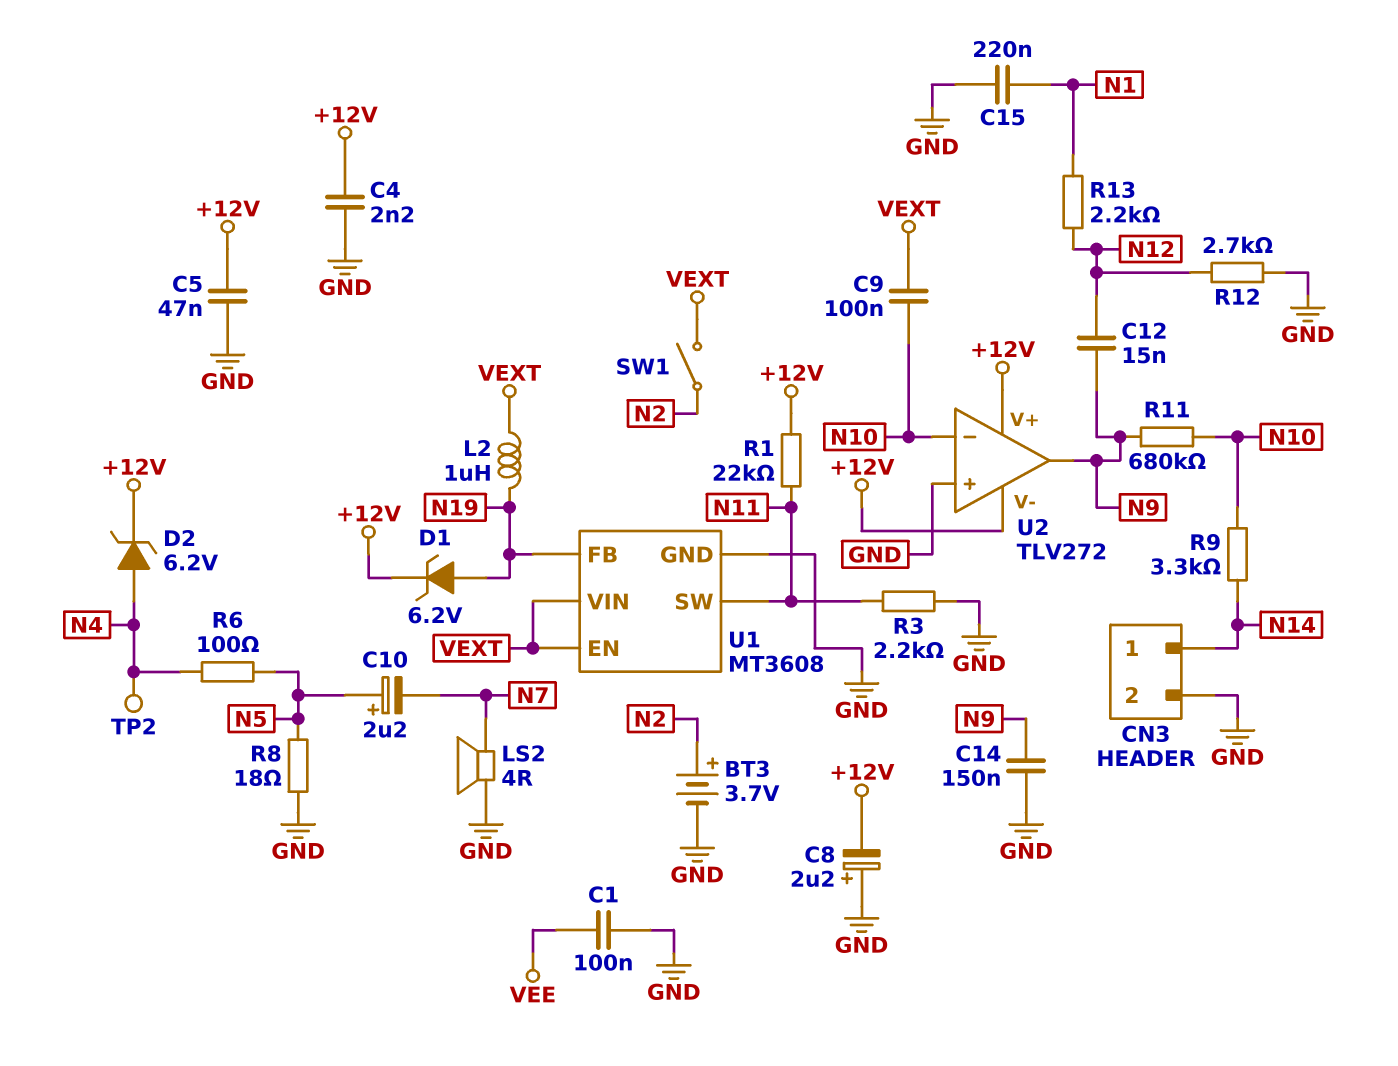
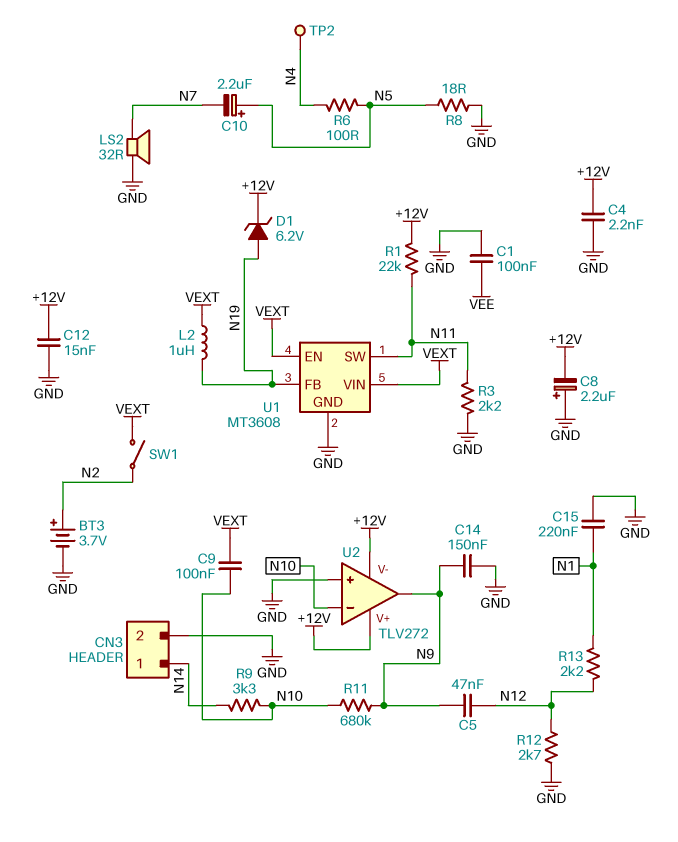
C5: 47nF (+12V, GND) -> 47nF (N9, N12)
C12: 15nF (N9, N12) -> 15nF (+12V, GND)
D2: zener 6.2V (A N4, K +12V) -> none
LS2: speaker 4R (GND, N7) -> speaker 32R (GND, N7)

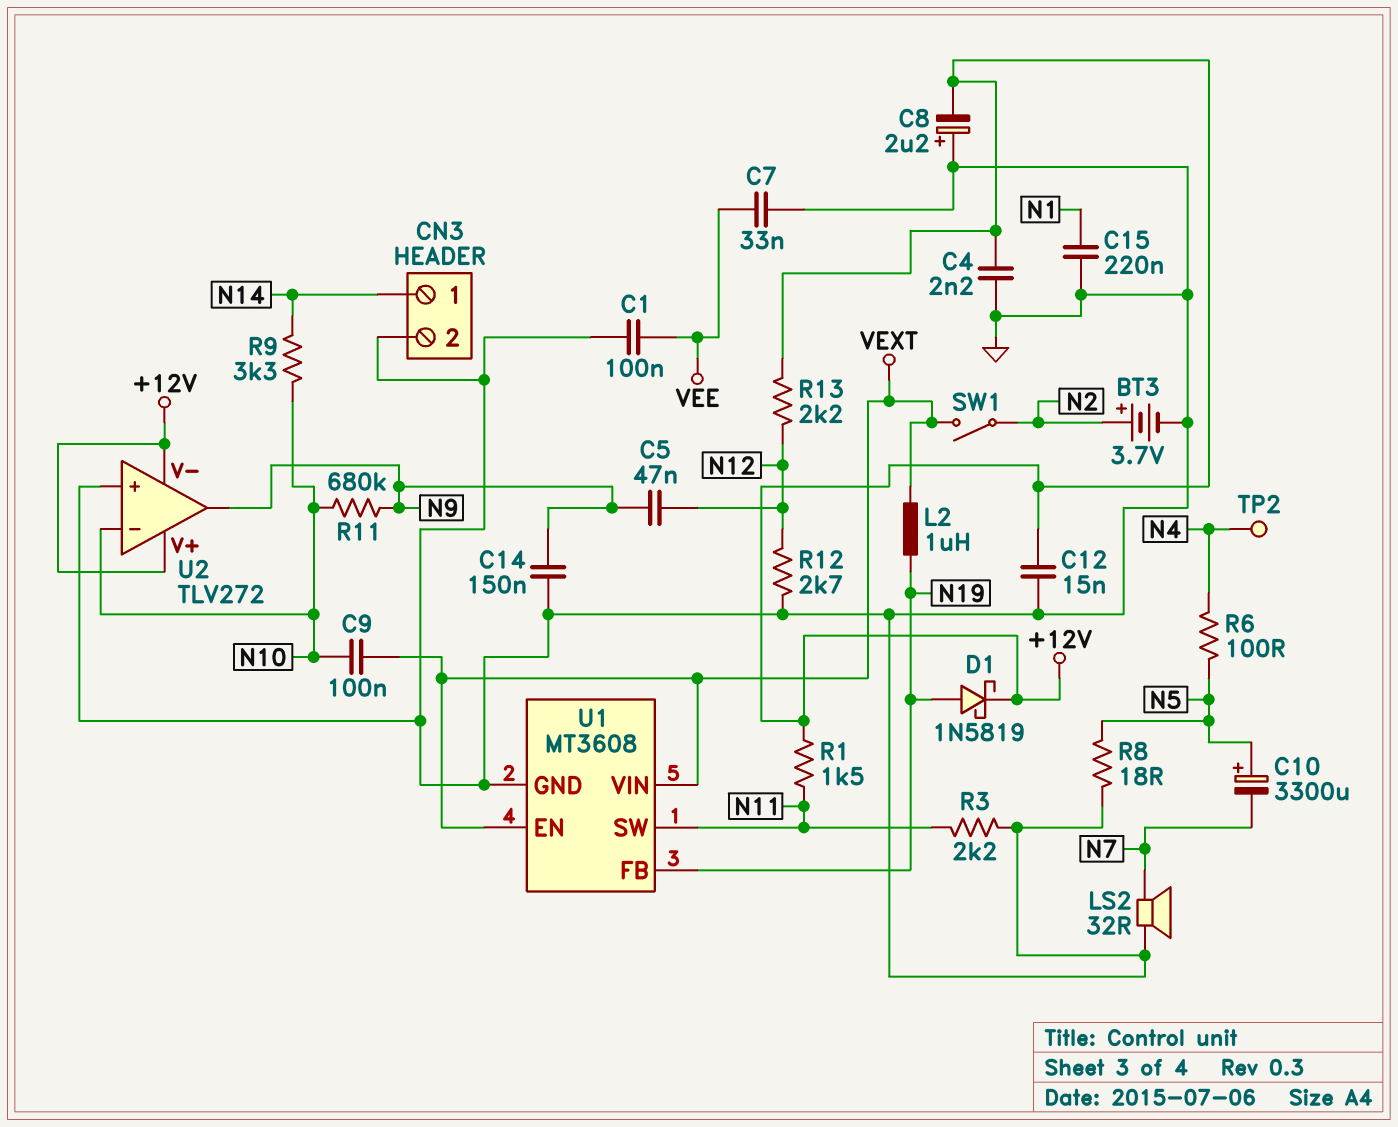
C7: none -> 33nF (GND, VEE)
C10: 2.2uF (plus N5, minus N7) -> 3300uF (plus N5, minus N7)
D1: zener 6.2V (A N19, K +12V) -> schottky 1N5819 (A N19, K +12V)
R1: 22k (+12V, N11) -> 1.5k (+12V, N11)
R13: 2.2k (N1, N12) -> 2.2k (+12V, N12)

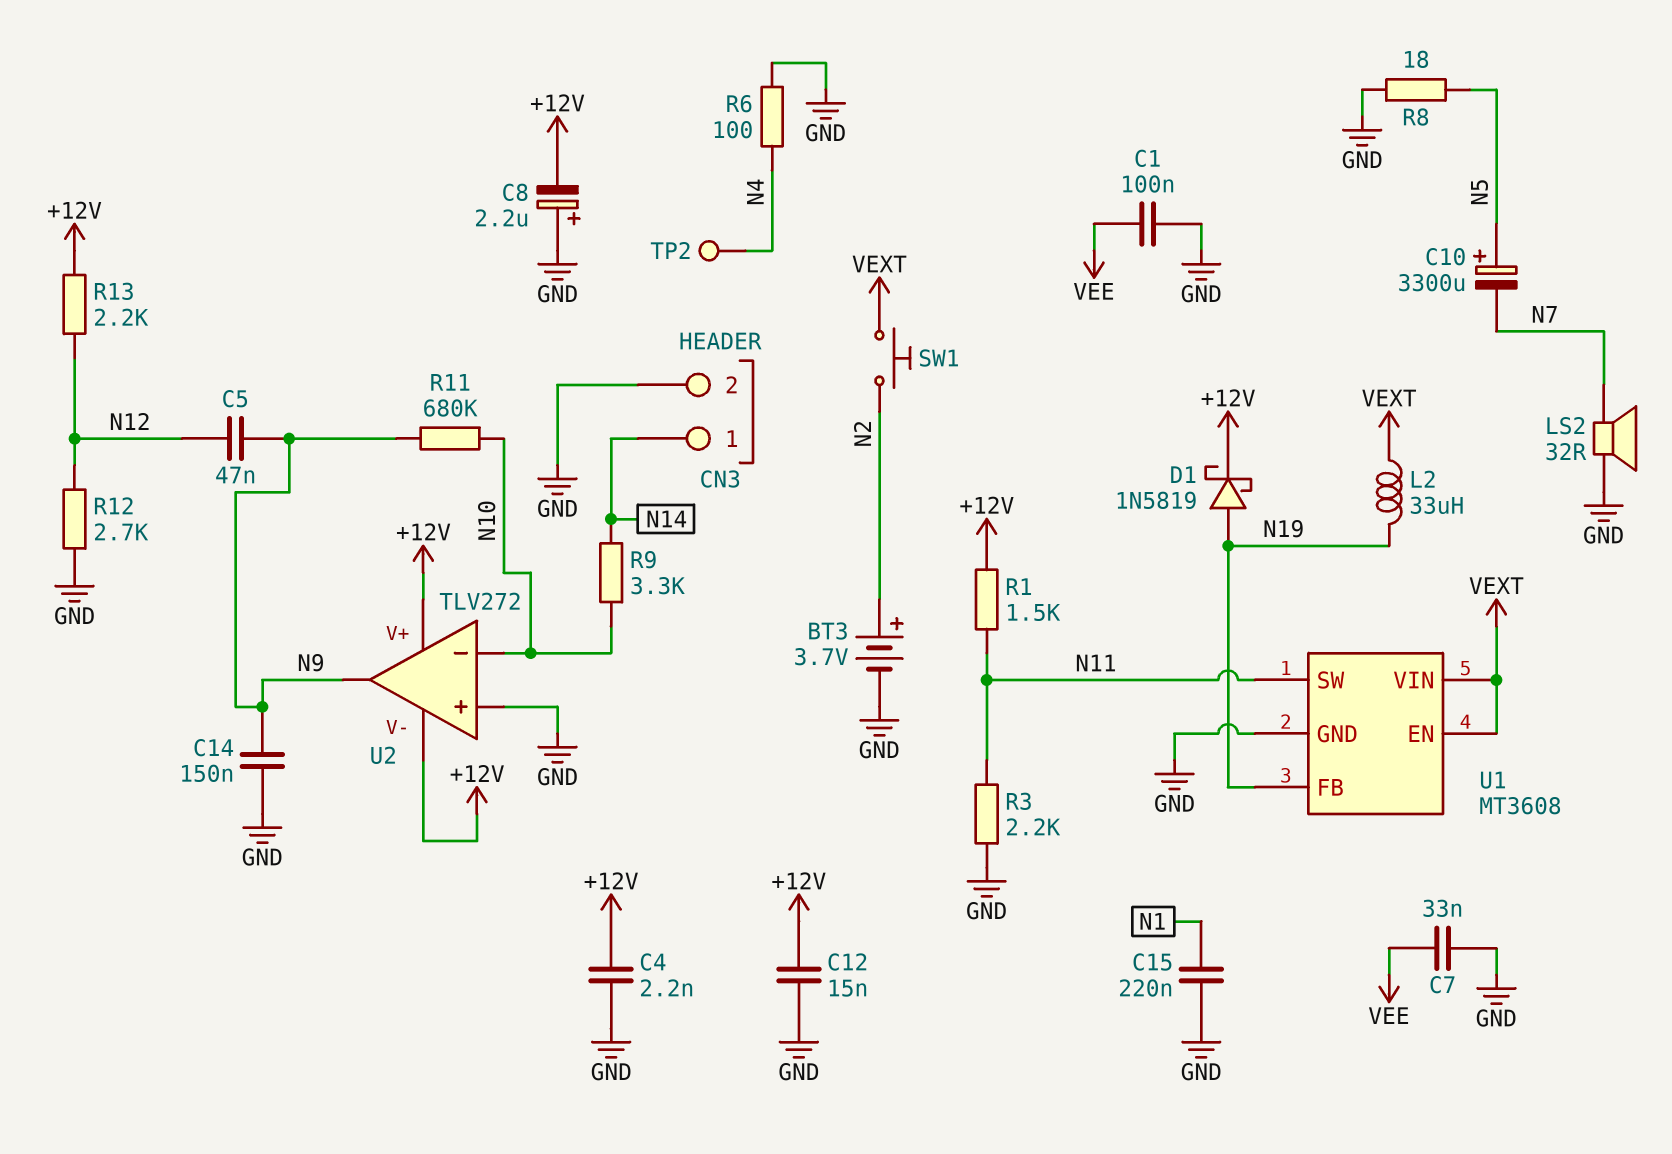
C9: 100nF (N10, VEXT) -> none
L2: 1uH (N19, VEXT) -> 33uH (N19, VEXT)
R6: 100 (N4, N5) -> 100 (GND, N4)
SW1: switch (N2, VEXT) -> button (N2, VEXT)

####################

Goal of the exercise: Wherever the listing shows a picture, omit it and output the rest exactly as given.

Answer below:
C5: 47nF (+12V, GND) -> 47nF (N9, N12)
C12: 15nF (N9, N12) -> 15nF (+12V, GND)
D2: zener 6.2V (A N4, K +12V) -> none
LS2: speaker 4R (GND, N7) -> speaker 32R (GND, N7)

C7: none -> 33nF (GND, VEE)
C10: 2.2uF (plus N5, minus N7) -> 3300uF (plus N5, minus N7)
D1: zener 6.2V (A N19, K +12V) -> schottky 1N5819 (A N19, K +12V)
R1: 22k (+12V, N11) -> 1.5k (+12V, N11)
R13: 2.2k (N1, N12) -> 2.2k (+12V, N12)

C9: 100nF (N10, VEXT) -> none
L2: 1uH (N19, VEXT) -> 33uH (N19, VEXT)
R6: 100 (N4, N5) -> 100 (GND, N4)
SW1: switch (N2, VEXT) -> button (N2, VEXT)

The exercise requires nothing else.